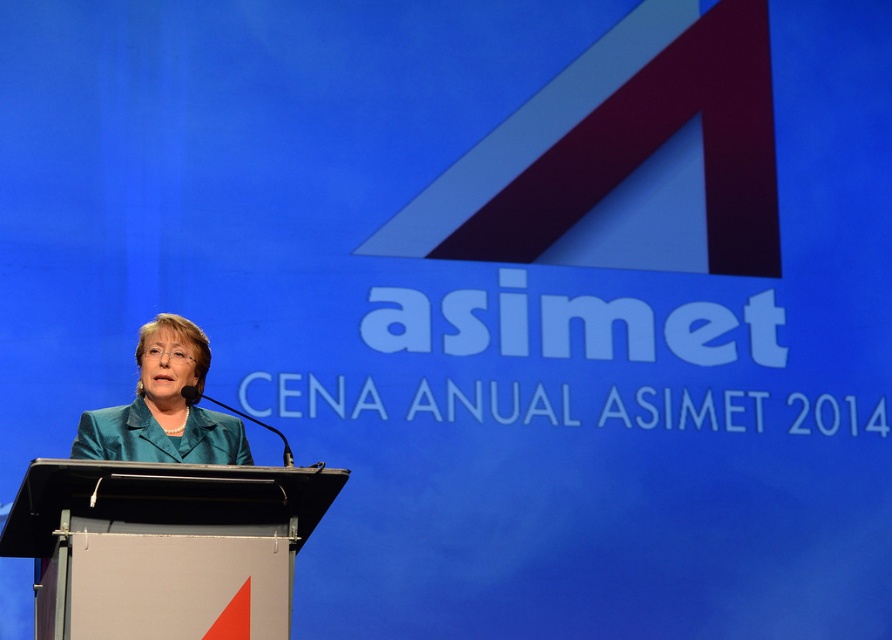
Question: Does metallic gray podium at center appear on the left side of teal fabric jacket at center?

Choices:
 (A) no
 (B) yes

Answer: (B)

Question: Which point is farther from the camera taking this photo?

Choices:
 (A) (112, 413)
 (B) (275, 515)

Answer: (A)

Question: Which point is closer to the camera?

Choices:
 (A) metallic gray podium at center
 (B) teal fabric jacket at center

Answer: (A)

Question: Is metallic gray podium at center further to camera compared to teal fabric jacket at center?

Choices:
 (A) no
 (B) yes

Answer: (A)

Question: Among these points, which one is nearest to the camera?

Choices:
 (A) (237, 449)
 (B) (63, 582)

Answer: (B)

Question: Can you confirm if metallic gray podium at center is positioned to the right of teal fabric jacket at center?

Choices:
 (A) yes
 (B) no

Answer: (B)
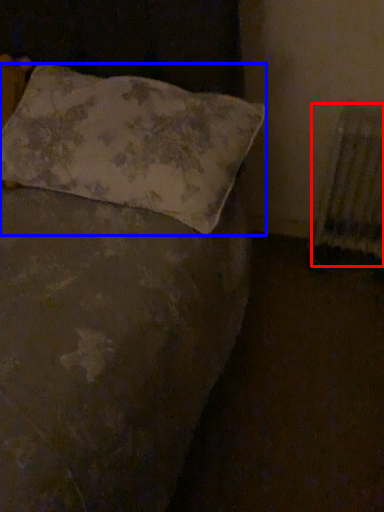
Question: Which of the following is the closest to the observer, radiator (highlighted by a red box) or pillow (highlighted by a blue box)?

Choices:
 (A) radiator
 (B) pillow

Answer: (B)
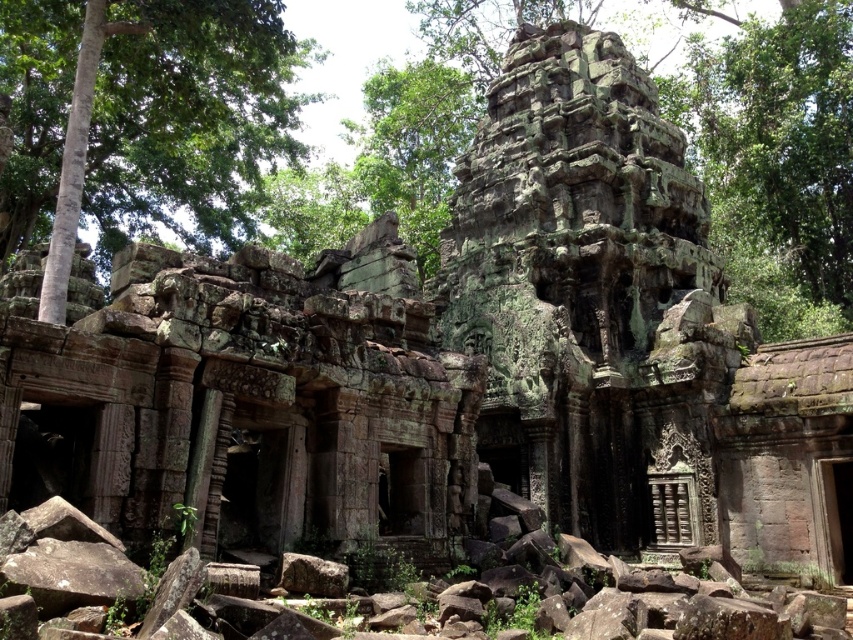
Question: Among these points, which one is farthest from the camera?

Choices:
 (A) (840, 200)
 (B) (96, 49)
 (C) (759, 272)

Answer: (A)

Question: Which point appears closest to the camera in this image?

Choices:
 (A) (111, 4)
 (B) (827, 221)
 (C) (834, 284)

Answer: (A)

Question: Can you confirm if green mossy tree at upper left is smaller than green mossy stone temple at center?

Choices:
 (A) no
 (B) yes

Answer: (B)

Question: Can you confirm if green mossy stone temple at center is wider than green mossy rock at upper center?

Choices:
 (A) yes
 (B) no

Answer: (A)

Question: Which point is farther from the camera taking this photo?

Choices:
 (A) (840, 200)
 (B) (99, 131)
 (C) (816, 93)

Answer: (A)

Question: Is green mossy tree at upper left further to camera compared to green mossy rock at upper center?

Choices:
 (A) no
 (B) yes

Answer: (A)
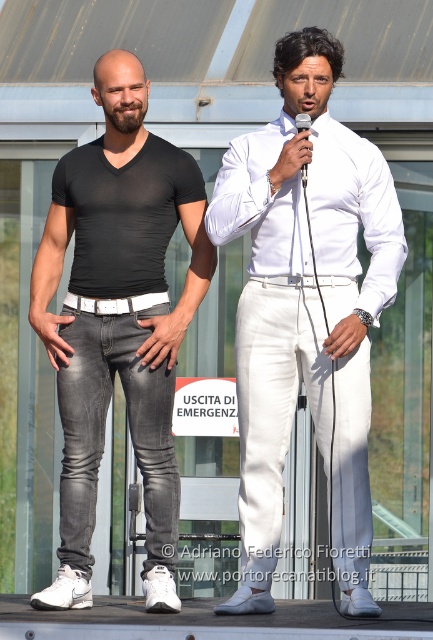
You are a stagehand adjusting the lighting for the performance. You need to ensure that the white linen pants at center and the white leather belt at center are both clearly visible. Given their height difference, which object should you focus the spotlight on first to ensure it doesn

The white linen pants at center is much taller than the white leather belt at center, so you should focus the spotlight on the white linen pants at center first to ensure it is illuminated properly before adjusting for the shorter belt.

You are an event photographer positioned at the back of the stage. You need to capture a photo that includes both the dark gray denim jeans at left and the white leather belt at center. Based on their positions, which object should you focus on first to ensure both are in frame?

*-*-*

§ **Problem statement**: How many lines above contain the string "further"? Case counts. Give only the number.

§ **Reply**: 2